[Dataset items]
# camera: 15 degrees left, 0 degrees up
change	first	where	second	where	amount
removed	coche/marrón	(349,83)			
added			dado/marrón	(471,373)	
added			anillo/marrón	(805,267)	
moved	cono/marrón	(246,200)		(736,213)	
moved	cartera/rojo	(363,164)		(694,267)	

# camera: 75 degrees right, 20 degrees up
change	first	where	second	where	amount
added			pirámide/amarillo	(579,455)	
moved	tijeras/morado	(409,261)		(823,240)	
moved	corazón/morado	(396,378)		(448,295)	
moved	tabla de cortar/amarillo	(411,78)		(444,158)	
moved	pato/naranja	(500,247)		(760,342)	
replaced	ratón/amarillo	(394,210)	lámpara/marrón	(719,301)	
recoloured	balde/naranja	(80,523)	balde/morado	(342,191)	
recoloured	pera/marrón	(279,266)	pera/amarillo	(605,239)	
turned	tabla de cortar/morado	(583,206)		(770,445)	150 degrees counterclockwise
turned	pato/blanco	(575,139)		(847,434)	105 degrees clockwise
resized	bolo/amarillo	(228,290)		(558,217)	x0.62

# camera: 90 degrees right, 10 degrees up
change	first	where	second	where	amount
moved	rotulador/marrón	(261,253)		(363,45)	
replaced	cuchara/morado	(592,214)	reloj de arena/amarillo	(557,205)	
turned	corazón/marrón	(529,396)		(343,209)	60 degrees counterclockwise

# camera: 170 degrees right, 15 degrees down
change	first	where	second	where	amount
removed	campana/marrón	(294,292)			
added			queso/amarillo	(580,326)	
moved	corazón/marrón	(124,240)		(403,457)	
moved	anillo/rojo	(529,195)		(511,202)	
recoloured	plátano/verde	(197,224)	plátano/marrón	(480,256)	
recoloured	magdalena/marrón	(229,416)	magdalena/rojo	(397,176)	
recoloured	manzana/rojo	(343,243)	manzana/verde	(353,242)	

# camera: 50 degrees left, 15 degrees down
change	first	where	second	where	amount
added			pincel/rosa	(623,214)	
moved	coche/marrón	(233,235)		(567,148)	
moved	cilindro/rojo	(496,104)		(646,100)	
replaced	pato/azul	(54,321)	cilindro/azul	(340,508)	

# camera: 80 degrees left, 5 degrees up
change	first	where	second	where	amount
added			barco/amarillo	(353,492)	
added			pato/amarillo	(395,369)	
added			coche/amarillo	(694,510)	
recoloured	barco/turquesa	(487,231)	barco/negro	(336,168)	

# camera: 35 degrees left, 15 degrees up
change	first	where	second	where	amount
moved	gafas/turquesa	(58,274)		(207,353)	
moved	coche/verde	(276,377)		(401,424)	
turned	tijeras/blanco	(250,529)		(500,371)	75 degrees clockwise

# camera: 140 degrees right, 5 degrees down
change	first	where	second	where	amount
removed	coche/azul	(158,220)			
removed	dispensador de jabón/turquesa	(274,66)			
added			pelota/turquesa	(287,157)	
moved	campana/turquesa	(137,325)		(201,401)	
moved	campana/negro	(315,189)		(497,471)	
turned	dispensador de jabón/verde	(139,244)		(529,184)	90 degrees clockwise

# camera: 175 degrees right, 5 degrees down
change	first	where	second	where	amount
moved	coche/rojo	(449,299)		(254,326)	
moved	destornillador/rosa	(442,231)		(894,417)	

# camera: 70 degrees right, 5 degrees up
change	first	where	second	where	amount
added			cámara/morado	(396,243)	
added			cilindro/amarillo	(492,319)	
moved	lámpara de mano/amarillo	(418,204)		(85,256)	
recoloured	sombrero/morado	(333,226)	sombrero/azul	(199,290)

**ABOUT THIS EXERCISE:** The whole of the data must be given again, exactly as shown.

**SOLUTION TO THE EXERCISE:**
# camera: 15 degrees left, 0 degrees up
change	first	where	second	where	amount
removed	coche/marrón	(349,83)			
added			dado/marrón	(471,373)	
added			anillo/marrón	(805,267)	
moved	cono/marrón	(246,200)		(736,213)	
moved	cartera/rojo	(363,164)		(694,267)	

# camera: 75 degrees right, 20 degrees up
change	first	where	second	where	amount
added			pirámide/amarillo	(579,455)	
moved	tijeras/morado	(409,261)		(823,240)	
moved	corazón/morado	(396,378)		(448,295)	
moved	tabla de cortar/amarillo	(411,78)		(444,158)	
moved	pato/naranja	(500,247)		(760,342)	
replaced	ratón/amarillo	(394,210)	lámpara/marrón	(719,301)	
recoloured	balde/naranja	(80,523)	balde/morado	(342,191)	
recoloured	pera/marrón	(279,266)	pera/amarillo	(605,239)	
turned	tabla de cortar/morado	(583,206)		(770,445)	150 degrees counterclockwise
turned	pato/blanco	(575,139)		(847,434)	105 degrees clockwise
resized	bolo/amarillo	(228,290)		(558,217)	x0.62

# camera: 90 degrees right, 10 degrees up
change	first	where	second	where	amount
moved	rotulador/marrón	(261,253)		(363,45)	
replaced	cuchara/morado	(592,214)	reloj de arena/amarillo	(557,205)	
turned	corazón/marrón	(529,396)		(343,209)	60 degrees counterclockwise

# camera: 170 degrees right, 15 degrees down
change	first	where	second	where	amount
removed	campana/marrón	(294,292)			
added			queso/amarillo	(580,326)	
moved	corazón/marrón	(124,240)		(403,457)	
moved	anillo/rojo	(529,195)		(511,202)	
recoloured	plátano/verde	(197,224)	plátano/marrón	(480,256)	
recoloured	magdalena/marrón	(229,416)	magdalena/rojo	(397,176)	
recoloured	manzana/rojo	(343,243)	manzana/verde	(353,242)	

# camera: 50 degrees left, 15 degrees down
change	first	where	second	where	amount
added			pincel/rosa	(623,214)	
moved	coche/marrón	(233,235)		(567,148)	
moved	cilindro/rojo	(496,104)		(646,100)	
replaced	pato/azul	(54,321)	cilindro/azul	(340,508)	

# camera: 80 degrees left, 5 degrees up
change	first	where	second	where	amount
added			barco/amarillo	(353,492)	
added			pato/amarillo	(395,369)	
added			coche/amarillo	(694,510)	
recoloured	barco/turquesa	(487,231)	barco/negro	(336,168)	

# camera: 35 degrees left, 15 degrees up
change	first	where	second	where	amount
moved	gafas/turquesa	(58,274)		(207,353)	
moved	coche/verde	(276,377)		(401,424)	
turned	tijeras/blanco	(250,529)		(500,371)	75 degrees clockwise

# camera: 140 degrees right, 5 degrees down
change	first	where	second	where	amount
removed	coche/azul	(158,220)			
removed	dispensador de jabón/turquesa	(274,66)			
added			pelota/turquesa	(287,157)	
moved	campana/turquesa	(137,325)		(201,401)	
moved	campana/negro	(315,189)		(497,471)	
turned	dispensador de jabón/verde	(139,244)		(529,184)	90 degrees clockwise

# camera: 175 degrees right, 5 degrees down
change	first	where	second	where	amount
moved	coche/rojo	(449,299)		(254,326)	
moved	destornillador/rosa	(442,231)		(894,417)	

# camera: 70 degrees right, 5 degrees up
change	first	where	second	where	amount
added			cámara/morado	(396,243)	
added			cilindro/amarillo	(492,319)	
moved	lámpara de mano/amarillo	(418,204)		(85,256)	
recoloured	sombrero/morado	(333,226)	sombrero/azul	(199,290)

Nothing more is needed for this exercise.